Problem description: The data follows. Retype every entry exactly.

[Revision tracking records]
════

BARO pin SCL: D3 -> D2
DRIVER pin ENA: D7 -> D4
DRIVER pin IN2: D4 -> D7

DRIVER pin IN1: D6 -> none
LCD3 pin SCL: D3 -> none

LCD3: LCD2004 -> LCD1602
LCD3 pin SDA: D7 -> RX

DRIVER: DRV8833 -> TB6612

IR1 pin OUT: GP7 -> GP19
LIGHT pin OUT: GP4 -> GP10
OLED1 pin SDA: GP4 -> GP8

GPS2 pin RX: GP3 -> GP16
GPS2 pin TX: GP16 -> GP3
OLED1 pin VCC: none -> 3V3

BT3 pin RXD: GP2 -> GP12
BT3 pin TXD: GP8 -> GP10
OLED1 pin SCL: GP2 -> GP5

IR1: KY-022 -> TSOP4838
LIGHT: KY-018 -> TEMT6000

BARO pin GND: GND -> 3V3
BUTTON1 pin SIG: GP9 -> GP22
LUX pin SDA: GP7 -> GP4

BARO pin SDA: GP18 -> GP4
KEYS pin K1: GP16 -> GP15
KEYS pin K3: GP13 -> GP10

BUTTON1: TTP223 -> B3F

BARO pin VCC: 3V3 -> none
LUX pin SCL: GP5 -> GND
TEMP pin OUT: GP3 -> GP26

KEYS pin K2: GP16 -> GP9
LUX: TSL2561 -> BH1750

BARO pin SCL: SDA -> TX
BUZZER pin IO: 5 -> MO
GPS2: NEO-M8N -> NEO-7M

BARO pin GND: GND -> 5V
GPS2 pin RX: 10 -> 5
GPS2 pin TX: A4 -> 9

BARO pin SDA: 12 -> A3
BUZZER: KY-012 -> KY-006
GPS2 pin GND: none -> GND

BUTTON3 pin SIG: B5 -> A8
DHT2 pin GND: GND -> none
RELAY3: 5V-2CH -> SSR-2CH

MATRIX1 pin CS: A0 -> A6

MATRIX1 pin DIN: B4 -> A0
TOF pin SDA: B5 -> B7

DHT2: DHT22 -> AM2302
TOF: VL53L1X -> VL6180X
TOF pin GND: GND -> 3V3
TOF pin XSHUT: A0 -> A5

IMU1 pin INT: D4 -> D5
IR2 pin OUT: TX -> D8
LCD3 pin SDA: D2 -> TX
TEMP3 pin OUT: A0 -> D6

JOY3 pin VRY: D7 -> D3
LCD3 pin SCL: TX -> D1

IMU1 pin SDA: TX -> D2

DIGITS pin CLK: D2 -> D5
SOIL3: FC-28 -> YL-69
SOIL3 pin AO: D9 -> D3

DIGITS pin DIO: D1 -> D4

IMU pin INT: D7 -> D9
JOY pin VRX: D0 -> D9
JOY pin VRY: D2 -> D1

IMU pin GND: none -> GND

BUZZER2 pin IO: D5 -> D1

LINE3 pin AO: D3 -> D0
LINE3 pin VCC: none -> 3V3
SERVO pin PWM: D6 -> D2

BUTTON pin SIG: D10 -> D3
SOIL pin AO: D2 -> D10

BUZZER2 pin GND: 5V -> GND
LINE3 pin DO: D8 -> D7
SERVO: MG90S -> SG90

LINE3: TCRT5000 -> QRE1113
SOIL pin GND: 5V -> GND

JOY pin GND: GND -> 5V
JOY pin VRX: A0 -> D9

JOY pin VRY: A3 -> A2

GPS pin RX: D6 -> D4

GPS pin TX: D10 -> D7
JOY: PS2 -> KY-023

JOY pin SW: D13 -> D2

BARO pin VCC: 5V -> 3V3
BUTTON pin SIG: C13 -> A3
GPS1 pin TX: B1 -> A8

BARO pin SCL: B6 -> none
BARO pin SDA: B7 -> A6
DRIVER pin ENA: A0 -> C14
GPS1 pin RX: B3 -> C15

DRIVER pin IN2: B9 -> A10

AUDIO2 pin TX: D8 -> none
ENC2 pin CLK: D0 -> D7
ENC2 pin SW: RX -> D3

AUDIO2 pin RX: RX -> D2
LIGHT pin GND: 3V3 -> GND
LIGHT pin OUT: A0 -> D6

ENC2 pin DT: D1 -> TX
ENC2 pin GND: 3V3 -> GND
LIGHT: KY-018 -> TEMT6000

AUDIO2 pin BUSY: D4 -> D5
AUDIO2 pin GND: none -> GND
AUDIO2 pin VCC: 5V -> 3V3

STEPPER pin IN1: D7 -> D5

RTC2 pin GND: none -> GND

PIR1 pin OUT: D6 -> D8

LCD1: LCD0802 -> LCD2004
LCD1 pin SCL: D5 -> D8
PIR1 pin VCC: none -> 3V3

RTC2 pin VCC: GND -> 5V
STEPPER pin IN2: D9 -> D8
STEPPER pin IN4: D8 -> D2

════

Exercise response:
BARO pin SCL: D3 -> D2
DRIVER pin ENA: D7 -> D4
DRIVER pin IN2: D4 -> D7

DRIVER pin IN1: D6 -> none
LCD3 pin SCL: D3 -> none

LCD3: LCD2004 -> LCD1602
LCD3 pin SDA: D7 -> RX

DRIVER: DRV8833 -> TB6612

IR1 pin OUT: GP7 -> GP19
LIGHT pin OUT: GP4 -> GP10
OLED1 pin SDA: GP4 -> GP8

GPS2 pin RX: GP3 -> GP16
GPS2 pin TX: GP16 -> GP3
OLED1 pin VCC: none -> 3V3

BT3 pin RXD: GP2 -> GP12
BT3 pin TXD: GP8 -> GP10
OLED1 pin SCL: GP2 -> GP5

IR1: KY-022 -> TSOP4838
LIGHT: KY-018 -> TEMT6000

BARO pin GND: GND -> 3V3
BUTTON1 pin SIG: GP9 -> GP22
LUX pin SDA: GP7 -> GP4

BARO pin SDA: GP18 -> GP4
KEYS pin K1: GP16 -> GP15
KEYS pin K3: GP13 -> GP10

BUTTON1: TTP223 -> B3F

BARO pin VCC: 3V3 -> none
LUX pin SCL: GP5 -> GND
TEMP pin OUT: GP3 -> GP26

KEYS pin K2: GP16 -> GP9
LUX: TSL2561 -> BH1750

BARO pin SCL: SDA -> TX
BUZZER pin IO: 5 -> MO
GPS2: NEO-M8N -> NEO-7M

BARO pin GND: GND -> 5V
GPS2 pin RX: 10 -> 5
GPS2 pin TX: A4 -> 9

BARO pin SDA: 12 -> A3
BUZZER: KY-012 -> KY-006
GPS2 pin GND: none -> GND

BUTTON3 pin SIG: B5 -> A8
DHT2 pin GND: GND -> none
RELAY3: 5V-2CH -> SSR-2CH

MATRIX1 pin CS: A0 -> A6

MATRIX1 pin DIN: B4 -> A0
TOF pin SDA: B5 -> B7

DHT2: DHT22 -> AM2302
TOF: VL53L1X -> VL6180X
TOF pin GND: GND -> 3V3
TOF pin XSHUT: A0 -> A5

IMU1 pin INT: D4 -> D5
IR2 pin OUT: TX -> D8
LCD3 pin SDA: D2 -> TX
TEMP3 pin OUT: A0 -> D6

JOY3 pin VRY: D7 -> D3
LCD3 pin SCL: TX -> D1

IMU1 pin SDA: TX -> D2

DIGITS pin CLK: D2 -> D5
SOIL3: FC-28 -> YL-69
SOIL3 pin AO: D9 -> D3

DIGITS pin DIO: D1 -> D4

IMU pin INT: D7 -> D9
JOY pin VRX: D0 -> D9
JOY pin VRY: D2 -> D1

IMU pin GND: none -> GND

BUZZER2 pin IO: D5 -> D1

LINE3 pin AO: D3 -> D0
LINE3 pin VCC: none -> 3V3
SERVO pin PWM: D6 -> D2

BUTTON pin SIG: D10 -> D3
SOIL pin AO: D2 -> D10

BUZZER2 pin GND: 5V -> GND
LINE3 pin DO: D8 -> D7
SERVO: MG90S -> SG90

LINE3: TCRT5000 -> QRE1113
SOIL pin GND: 5V -> GND

JOY pin GND: GND -> 5V
JOY pin VRX: A0 -> D9

JOY pin VRY: A3 -> A2

GPS pin RX: D6 -> D4

GPS pin TX: D10 -> D7
JOY: PS2 -> KY-023

JOY pin SW: D13 -> D2

BARO pin VCC: 5V -> 3V3
BUTTON pin SIG: C13 -> A3
GPS1 pin TX: B1 -> A8

BARO pin SCL: B6 -> none
BARO pin SDA: B7 -> A6
DRIVER pin ENA: A0 -> C14
GPS1 pin RX: B3 -> C15

DRIVER pin IN2: B9 -> A10

AUDIO2 pin TX: D8 -> none
ENC2 pin CLK: D0 -> D7
ENC2 pin SW: RX -> D3

AUDIO2 pin RX: RX -> D2
LIGHT pin GND: 3V3 -> GND
LIGHT pin OUT: A0 -> D6

ENC2 pin DT: D1 -> TX
ENC2 pin GND: 3V3 -> GND
LIGHT: KY-018 -> TEMT6000

AUDIO2 pin BUSY: D4 -> D5
AUDIO2 pin GND: none -> GND
AUDIO2 pin VCC: 5V -> 3V3

STEPPER pin IN1: D7 -> D5

RTC2 pin GND: none -> GND

PIR1 pin OUT: D6 -> D8

LCD1: LCD0802 -> LCD2004
LCD1 pin SCL: D5 -> D8
PIR1 pin VCC: none -> 3V3

RTC2 pin VCC: GND -> 5V
STEPPER pin IN2: D9 -> D8
STEPPER pin IN4: D8 -> D2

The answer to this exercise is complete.